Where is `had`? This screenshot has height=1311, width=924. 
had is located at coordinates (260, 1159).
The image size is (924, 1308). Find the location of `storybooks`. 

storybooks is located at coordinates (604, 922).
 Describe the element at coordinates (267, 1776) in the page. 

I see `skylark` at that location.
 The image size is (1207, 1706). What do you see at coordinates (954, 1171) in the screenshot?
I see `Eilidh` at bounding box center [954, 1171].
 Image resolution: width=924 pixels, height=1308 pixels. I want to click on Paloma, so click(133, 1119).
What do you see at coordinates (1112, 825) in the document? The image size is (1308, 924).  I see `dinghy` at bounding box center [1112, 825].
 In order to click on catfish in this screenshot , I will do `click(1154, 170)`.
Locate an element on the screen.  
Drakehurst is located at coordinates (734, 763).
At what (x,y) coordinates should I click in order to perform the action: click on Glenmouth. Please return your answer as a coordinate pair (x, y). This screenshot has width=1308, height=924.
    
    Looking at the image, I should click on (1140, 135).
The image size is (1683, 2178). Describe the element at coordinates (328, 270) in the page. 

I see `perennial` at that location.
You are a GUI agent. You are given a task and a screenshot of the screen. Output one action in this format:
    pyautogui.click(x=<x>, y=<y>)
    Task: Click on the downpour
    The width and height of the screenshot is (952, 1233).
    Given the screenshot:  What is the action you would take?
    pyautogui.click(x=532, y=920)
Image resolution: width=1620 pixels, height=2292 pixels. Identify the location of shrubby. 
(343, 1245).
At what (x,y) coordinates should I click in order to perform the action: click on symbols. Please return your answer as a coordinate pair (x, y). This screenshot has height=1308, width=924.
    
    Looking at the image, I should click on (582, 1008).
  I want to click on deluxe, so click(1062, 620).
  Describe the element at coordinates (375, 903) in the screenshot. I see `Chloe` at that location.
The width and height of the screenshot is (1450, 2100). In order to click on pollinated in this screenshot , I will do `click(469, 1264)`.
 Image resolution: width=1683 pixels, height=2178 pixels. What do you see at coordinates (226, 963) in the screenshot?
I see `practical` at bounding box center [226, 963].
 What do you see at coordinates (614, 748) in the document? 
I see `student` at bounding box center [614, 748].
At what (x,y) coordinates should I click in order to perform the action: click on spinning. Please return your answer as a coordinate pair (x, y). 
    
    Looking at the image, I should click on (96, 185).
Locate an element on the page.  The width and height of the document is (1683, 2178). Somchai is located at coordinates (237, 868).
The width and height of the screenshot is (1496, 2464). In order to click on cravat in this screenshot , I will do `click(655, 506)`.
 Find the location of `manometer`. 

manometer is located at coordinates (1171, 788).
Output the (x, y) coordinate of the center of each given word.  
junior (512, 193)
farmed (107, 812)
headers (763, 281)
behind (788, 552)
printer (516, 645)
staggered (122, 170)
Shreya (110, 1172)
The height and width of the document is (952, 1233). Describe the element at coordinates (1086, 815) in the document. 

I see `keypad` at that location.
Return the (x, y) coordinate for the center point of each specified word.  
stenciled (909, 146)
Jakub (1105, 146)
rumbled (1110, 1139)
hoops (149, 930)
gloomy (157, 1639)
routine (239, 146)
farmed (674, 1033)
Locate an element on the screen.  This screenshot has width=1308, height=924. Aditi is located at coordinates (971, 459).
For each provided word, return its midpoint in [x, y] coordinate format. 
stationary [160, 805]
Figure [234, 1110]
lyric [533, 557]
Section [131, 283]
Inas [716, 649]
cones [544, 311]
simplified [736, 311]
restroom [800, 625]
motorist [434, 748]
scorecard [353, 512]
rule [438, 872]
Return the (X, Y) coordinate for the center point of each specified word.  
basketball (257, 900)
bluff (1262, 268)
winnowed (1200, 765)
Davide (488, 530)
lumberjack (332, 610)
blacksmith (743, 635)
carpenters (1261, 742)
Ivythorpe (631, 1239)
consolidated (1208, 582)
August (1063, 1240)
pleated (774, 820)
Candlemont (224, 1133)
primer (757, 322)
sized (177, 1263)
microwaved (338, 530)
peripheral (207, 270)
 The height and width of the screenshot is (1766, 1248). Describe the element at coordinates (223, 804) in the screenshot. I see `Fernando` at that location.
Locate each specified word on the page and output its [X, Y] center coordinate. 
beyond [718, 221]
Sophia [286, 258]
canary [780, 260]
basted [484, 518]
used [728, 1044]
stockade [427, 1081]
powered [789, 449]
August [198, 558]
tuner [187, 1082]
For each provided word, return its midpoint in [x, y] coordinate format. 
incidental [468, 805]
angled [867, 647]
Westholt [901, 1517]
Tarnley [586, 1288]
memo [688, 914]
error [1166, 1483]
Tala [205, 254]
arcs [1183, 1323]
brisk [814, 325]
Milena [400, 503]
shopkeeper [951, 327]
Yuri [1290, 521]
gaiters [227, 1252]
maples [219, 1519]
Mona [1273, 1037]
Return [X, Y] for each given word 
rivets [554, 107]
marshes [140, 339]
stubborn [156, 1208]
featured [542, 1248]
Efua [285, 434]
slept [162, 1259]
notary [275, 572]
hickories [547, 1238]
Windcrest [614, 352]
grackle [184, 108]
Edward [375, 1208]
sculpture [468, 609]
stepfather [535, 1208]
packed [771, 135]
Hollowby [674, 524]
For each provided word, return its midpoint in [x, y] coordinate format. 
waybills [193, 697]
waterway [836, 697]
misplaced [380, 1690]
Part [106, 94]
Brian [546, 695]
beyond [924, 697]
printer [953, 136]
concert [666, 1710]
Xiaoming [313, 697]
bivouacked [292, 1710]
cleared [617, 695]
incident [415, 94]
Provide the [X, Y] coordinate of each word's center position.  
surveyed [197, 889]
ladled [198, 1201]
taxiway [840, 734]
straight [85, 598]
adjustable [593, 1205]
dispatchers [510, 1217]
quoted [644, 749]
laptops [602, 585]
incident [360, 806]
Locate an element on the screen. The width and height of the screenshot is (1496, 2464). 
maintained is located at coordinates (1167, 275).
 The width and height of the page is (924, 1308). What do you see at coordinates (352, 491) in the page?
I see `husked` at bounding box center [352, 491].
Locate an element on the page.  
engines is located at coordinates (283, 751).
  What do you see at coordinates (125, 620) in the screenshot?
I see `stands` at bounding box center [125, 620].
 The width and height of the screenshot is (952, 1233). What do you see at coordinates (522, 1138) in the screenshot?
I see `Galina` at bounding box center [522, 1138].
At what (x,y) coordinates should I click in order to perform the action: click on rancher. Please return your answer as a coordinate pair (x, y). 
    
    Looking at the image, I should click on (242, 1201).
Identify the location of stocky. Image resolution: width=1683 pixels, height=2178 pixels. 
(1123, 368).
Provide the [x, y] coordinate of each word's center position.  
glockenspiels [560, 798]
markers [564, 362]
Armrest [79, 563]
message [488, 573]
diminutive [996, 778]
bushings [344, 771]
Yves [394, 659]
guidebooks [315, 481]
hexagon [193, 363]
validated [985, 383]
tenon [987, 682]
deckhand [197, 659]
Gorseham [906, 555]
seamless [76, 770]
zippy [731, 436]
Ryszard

- - -

◆ Task details: Find each line in the material above that includes "Please" and copy those lines out. Treat uppercase and lowercase as different.

◆ Problem solution:
At what (x,y) coordinates should I click in order to perform the action: click on Glenmouth. Please return your answer as a coordinate pair (x, y). This screenshot has width=1308, height=924.
At what (x,y) coordinates should I click in order to perform the action: click on symbols. Please return your answer as a coordinate pair (x, y). This screenshot has height=1308, width=924.
At what (x,y) coordinates should I click in order to perform the action: click on spinning. Please return your answer as a coordinate pair (x, y). 
At what (x,y) coordinates should I click in order to perform the action: click on rancher. Please return your answer as a coordinate pair (x, y). 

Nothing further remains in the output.